Assigned task:
Each line from the one that includes "(348, 117) = (115, 193): pink" to the last line of the data below should be set down exactly; no other lines are wanted.

Records for this exercise:
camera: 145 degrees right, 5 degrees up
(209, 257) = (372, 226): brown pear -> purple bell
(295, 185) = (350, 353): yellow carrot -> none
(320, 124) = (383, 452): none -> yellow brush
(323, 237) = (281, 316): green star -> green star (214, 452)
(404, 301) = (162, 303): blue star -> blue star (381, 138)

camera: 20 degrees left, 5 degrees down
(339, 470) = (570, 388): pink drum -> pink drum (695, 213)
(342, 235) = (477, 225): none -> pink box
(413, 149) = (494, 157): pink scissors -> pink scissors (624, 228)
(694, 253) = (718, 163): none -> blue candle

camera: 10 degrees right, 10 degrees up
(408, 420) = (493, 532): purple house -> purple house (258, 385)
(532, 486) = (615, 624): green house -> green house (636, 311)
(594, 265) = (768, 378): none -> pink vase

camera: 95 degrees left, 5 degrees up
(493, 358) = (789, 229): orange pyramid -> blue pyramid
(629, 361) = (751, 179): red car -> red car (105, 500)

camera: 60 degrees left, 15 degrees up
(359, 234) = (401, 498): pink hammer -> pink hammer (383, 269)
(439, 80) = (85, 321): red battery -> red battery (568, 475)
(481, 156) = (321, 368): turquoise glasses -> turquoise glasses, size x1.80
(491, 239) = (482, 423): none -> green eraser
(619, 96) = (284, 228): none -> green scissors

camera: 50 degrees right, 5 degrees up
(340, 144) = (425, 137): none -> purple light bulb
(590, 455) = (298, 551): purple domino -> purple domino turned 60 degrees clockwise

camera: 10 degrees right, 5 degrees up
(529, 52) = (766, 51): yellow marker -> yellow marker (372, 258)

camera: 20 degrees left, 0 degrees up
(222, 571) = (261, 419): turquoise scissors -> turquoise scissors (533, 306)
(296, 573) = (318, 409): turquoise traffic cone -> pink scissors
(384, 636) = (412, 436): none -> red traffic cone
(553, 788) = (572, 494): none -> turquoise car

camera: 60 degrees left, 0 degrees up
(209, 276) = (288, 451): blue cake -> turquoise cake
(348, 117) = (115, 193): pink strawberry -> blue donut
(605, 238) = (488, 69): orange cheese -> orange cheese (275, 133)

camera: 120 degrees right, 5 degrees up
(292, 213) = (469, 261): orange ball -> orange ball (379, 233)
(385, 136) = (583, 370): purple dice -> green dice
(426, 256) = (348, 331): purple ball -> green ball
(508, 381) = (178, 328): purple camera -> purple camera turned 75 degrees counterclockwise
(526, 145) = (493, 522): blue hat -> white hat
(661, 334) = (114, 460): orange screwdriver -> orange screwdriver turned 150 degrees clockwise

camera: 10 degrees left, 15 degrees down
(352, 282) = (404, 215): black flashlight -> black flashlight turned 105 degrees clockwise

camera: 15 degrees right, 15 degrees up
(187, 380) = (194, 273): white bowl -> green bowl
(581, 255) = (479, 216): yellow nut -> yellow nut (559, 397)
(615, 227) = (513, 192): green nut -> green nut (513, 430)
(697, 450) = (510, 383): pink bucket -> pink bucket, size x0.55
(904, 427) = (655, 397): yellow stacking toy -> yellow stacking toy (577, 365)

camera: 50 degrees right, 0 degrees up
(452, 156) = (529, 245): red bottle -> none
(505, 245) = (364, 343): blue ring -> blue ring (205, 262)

Solution to the exercise:
(348, 117) = (115, 193): pink strawberry -> blue donut
(605, 238) = (488, 69): orange cheese -> orange cheese (275, 133)

camera: 120 degrees right, 5 degrees up
(292, 213) = (469, 261): orange ball -> orange ball (379, 233)
(385, 136) = (583, 370): purple dice -> green dice
(426, 256) = (348, 331): purple ball -> green ball
(508, 381) = (178, 328): purple camera -> purple camera turned 75 degrees counterclockwise
(526, 145) = (493, 522): blue hat -> white hat
(661, 334) = (114, 460): orange screwdriver -> orange screwdriver turned 150 degrees clockwise

camera: 10 degrees left, 15 degrees down
(352, 282) = (404, 215): black flashlight -> black flashlight turned 105 degrees clockwise

camera: 15 degrees right, 15 degrees up
(187, 380) = (194, 273): white bowl -> green bowl
(581, 255) = (479, 216): yellow nut -> yellow nut (559, 397)
(615, 227) = (513, 192): green nut -> green nut (513, 430)
(697, 450) = (510, 383): pink bucket -> pink bucket, size x0.55
(904, 427) = (655, 397): yellow stacking toy -> yellow stacking toy (577, 365)

camera: 50 degrees right, 0 degrees up
(452, 156) = (529, 245): red bottle -> none
(505, 245) = (364, 343): blue ring -> blue ring (205, 262)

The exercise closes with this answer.